## Activity
Each line of the listing where the string "none" appears is to be identified and copied.

════════════════════

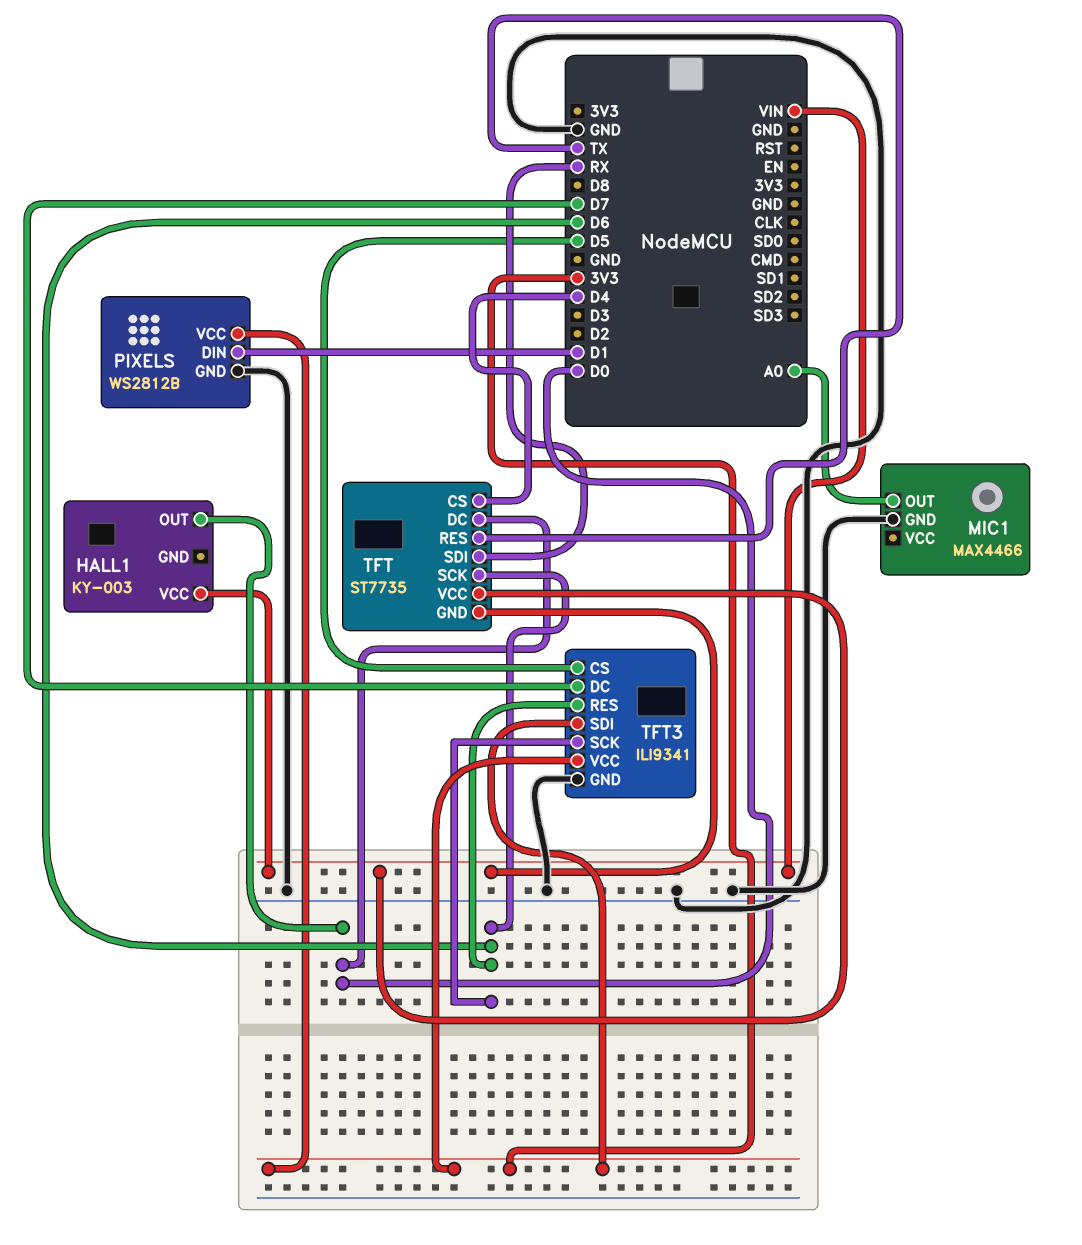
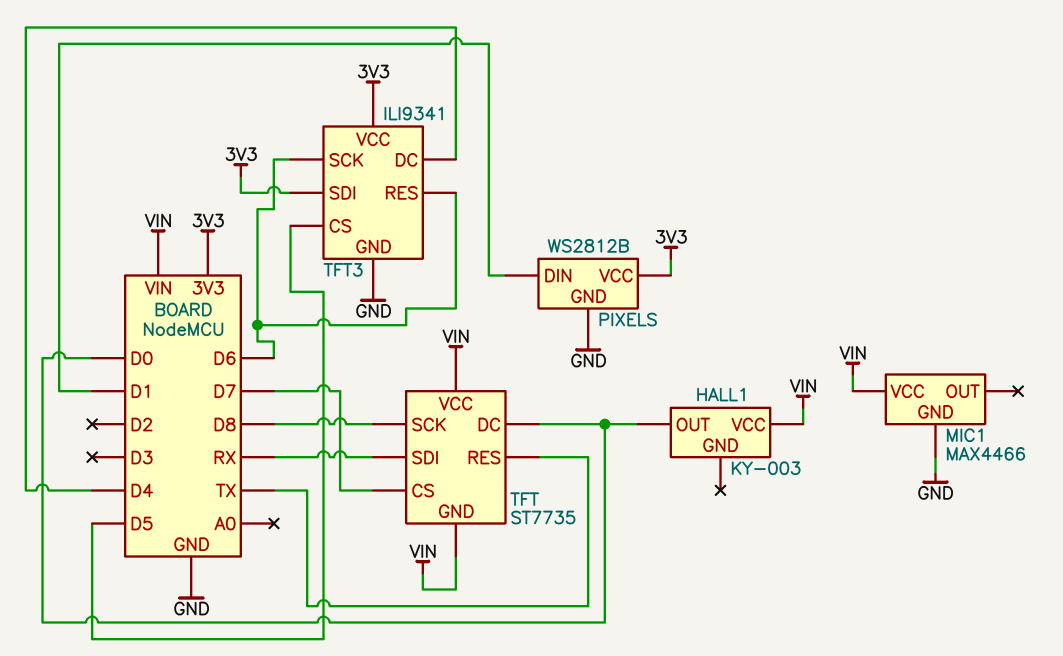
MIC1 pin OUT: A0 -> none
MIC1 pin VCC: none -> VIN
TFT pin CS: D4 -> D7
TFT pin SCK: D6 -> D8
TFT3 pin DC: D7 -> D4

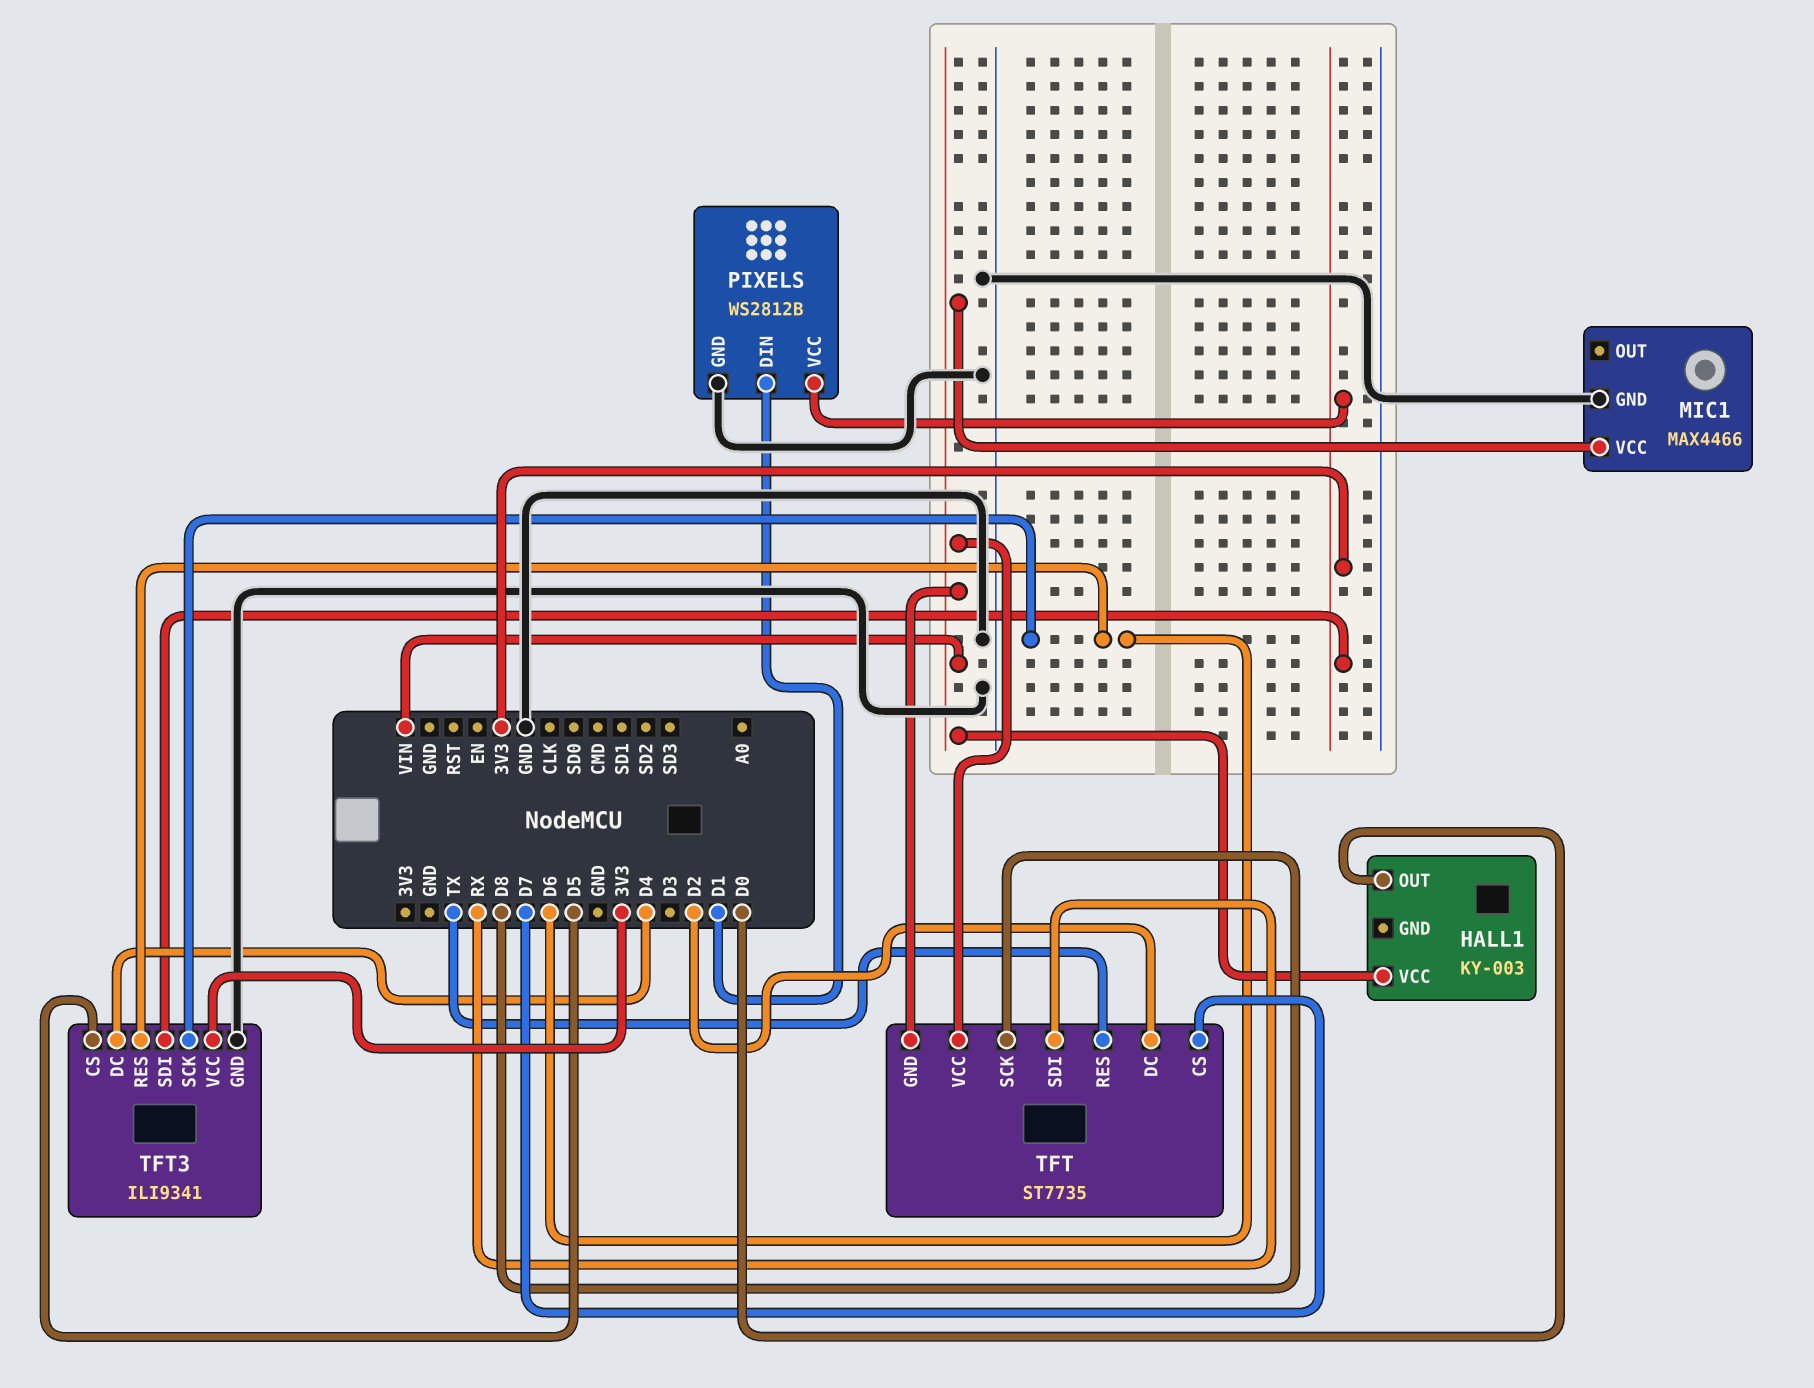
TFT pin DC: D0 -> D2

════════════════════

## Written answer
MIC1 pin OUT: A0 -> none
MIC1 pin VCC: none -> VIN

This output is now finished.